■ **Task instructions**
Return the data below exactly, please, but drop the pictures.

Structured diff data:
Segment Open

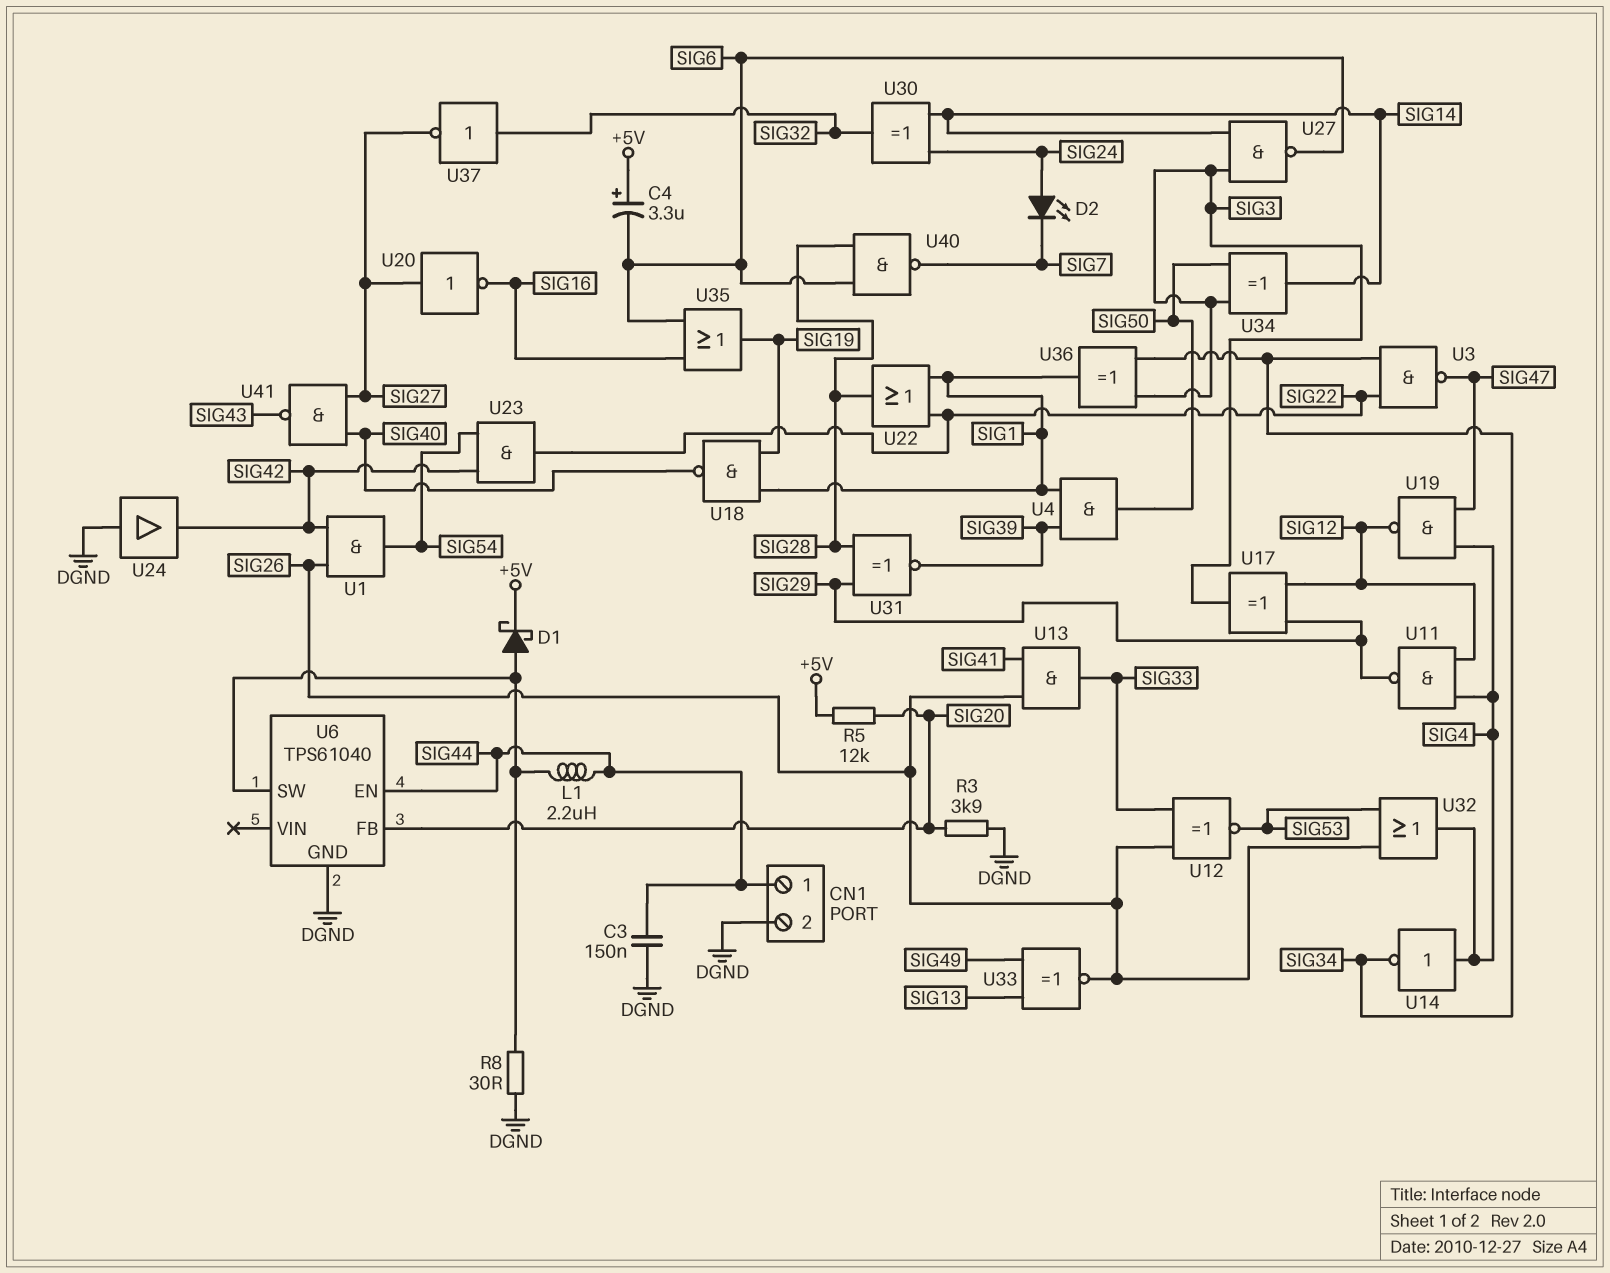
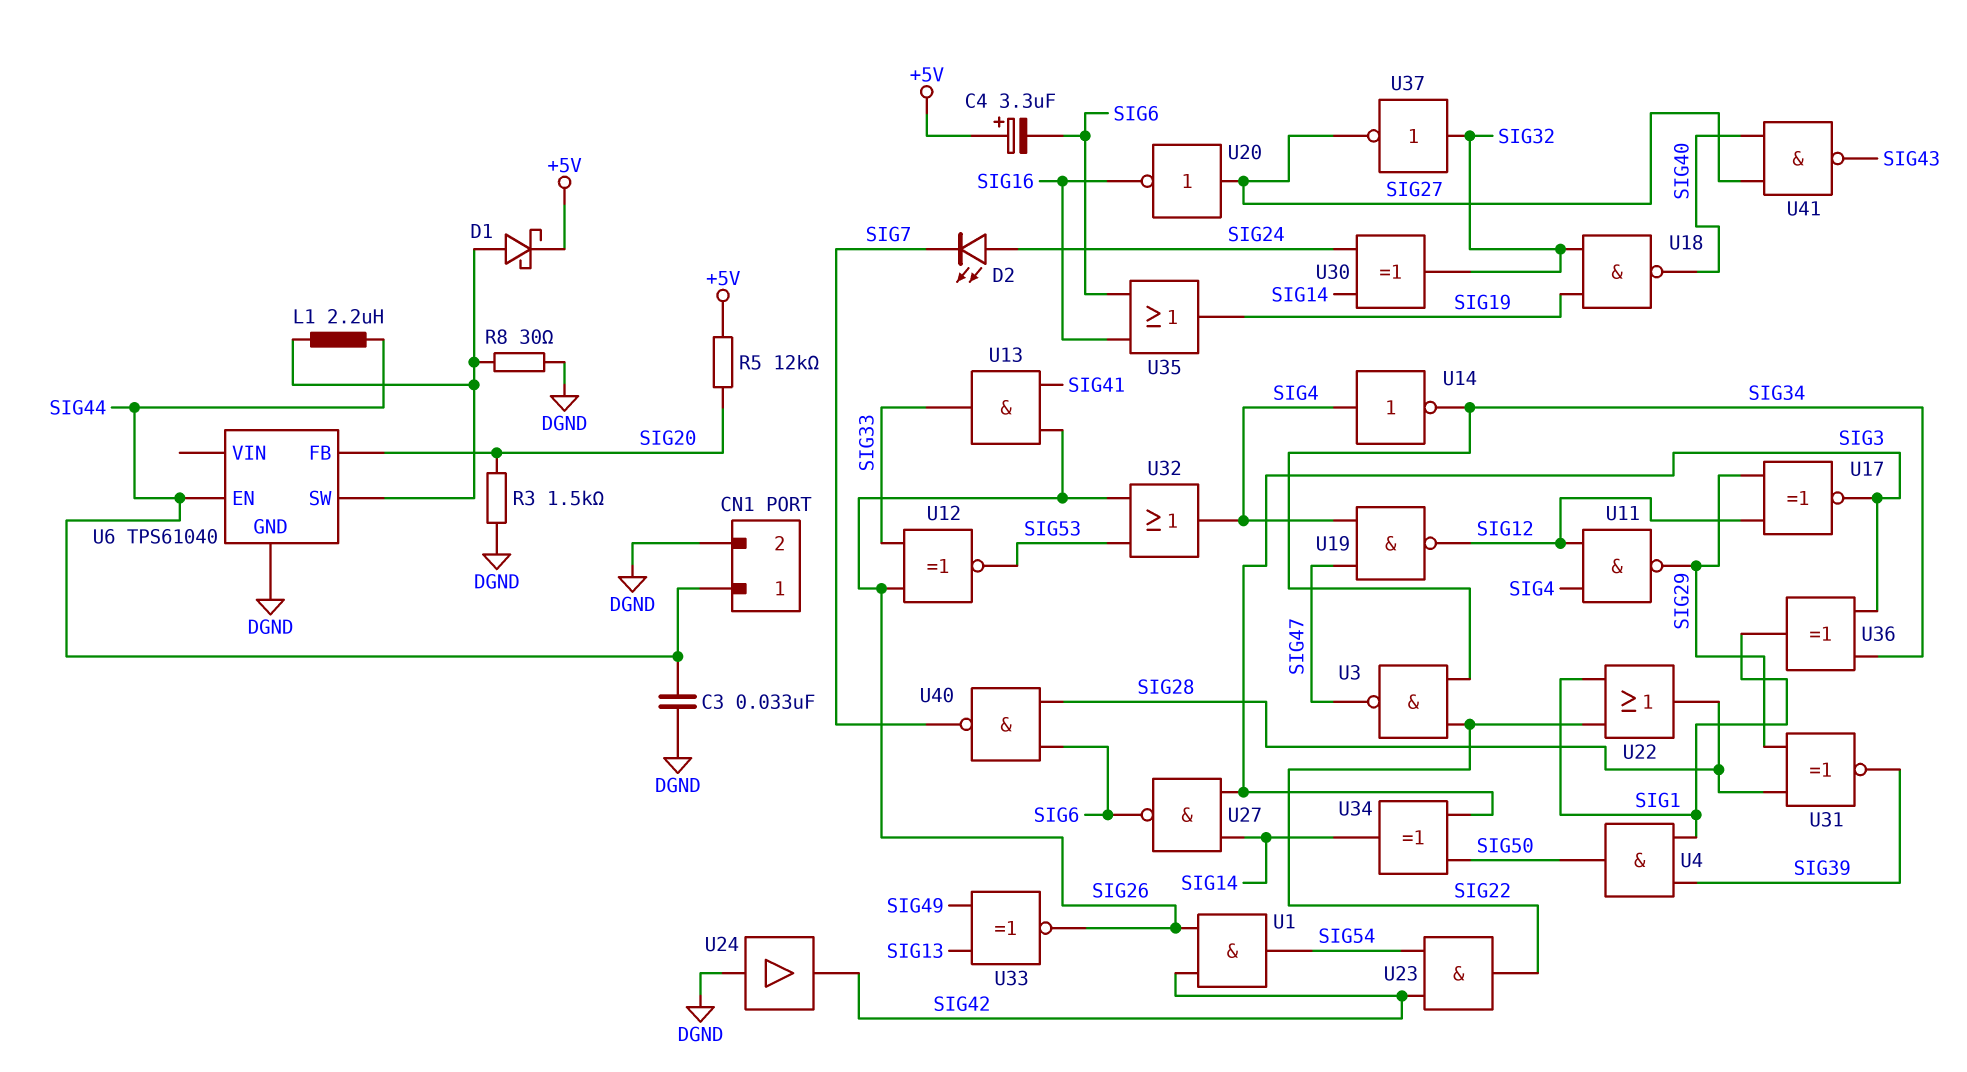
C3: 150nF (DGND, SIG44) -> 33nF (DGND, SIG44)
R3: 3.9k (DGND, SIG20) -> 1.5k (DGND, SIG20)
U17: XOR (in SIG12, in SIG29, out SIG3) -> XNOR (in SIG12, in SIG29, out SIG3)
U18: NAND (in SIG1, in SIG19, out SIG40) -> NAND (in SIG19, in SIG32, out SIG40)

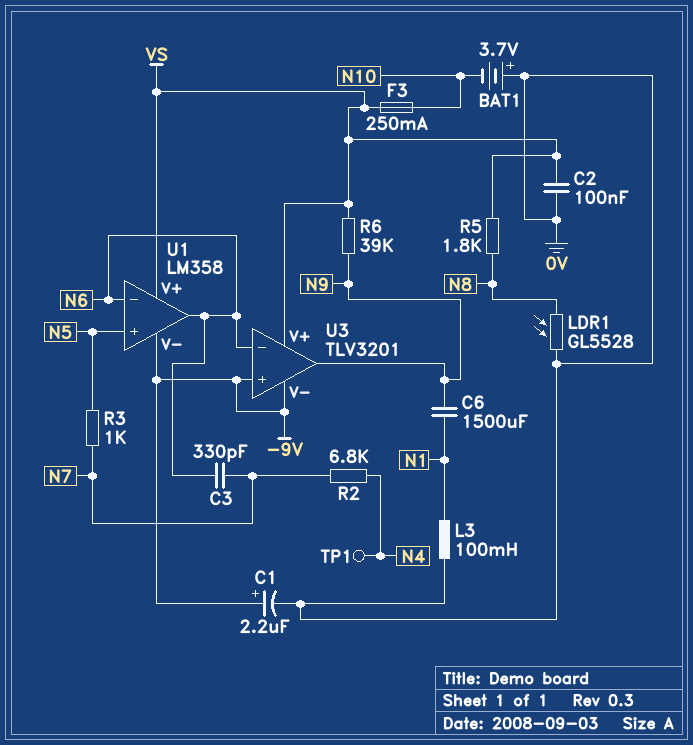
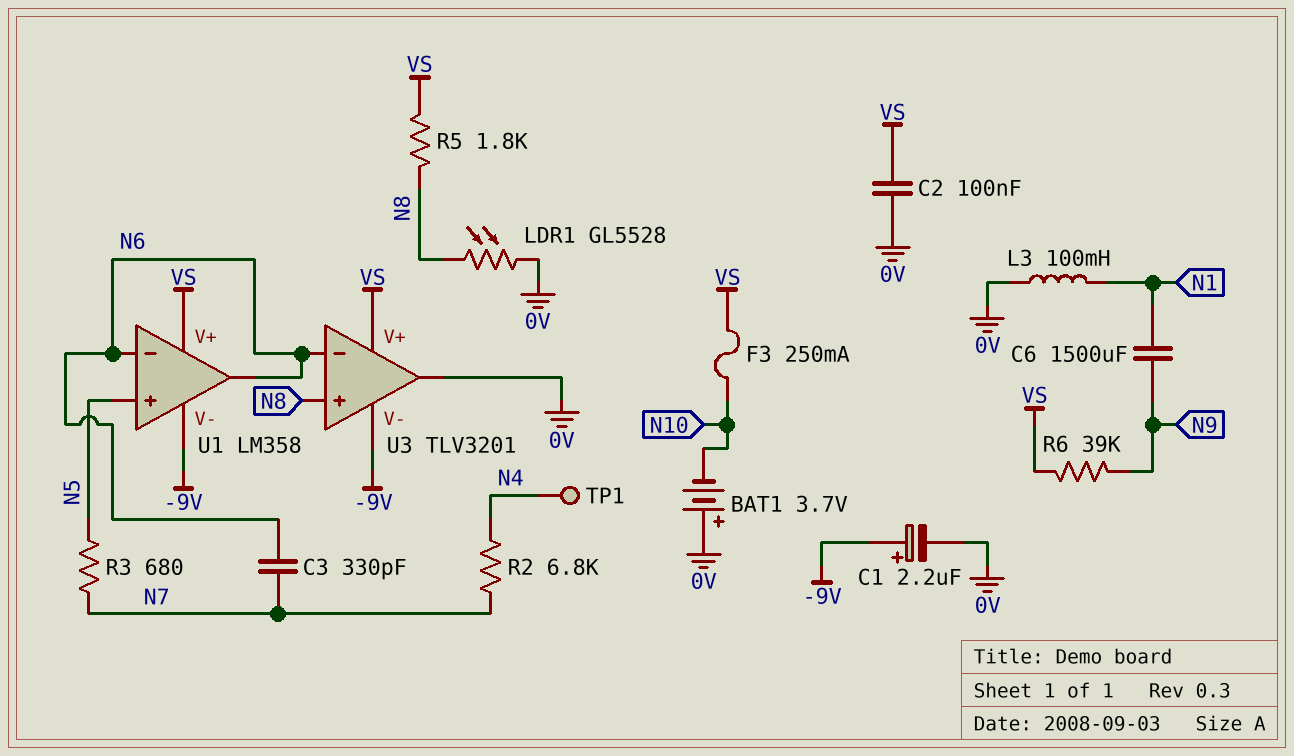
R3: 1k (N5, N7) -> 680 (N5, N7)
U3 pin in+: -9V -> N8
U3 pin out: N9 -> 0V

Segment Closed

■ **Exercise output**
C3: 150nF (DGND, SIG44) -> 33nF (DGND, SIG44)
R3: 3.9k (DGND, SIG20) -> 1.5k (DGND, SIG20)
U17: XOR (in SIG12, in SIG29, out SIG3) -> XNOR (in SIG12, in SIG29, out SIG3)
U18: NAND (in SIG1, in SIG19, out SIG40) -> NAND (in SIG19, in SIG32, out SIG40)

R3: 1k (N5, N7) -> 680 (N5, N7)
U3 pin in+: -9V -> N8
U3 pin out: N9 -> 0V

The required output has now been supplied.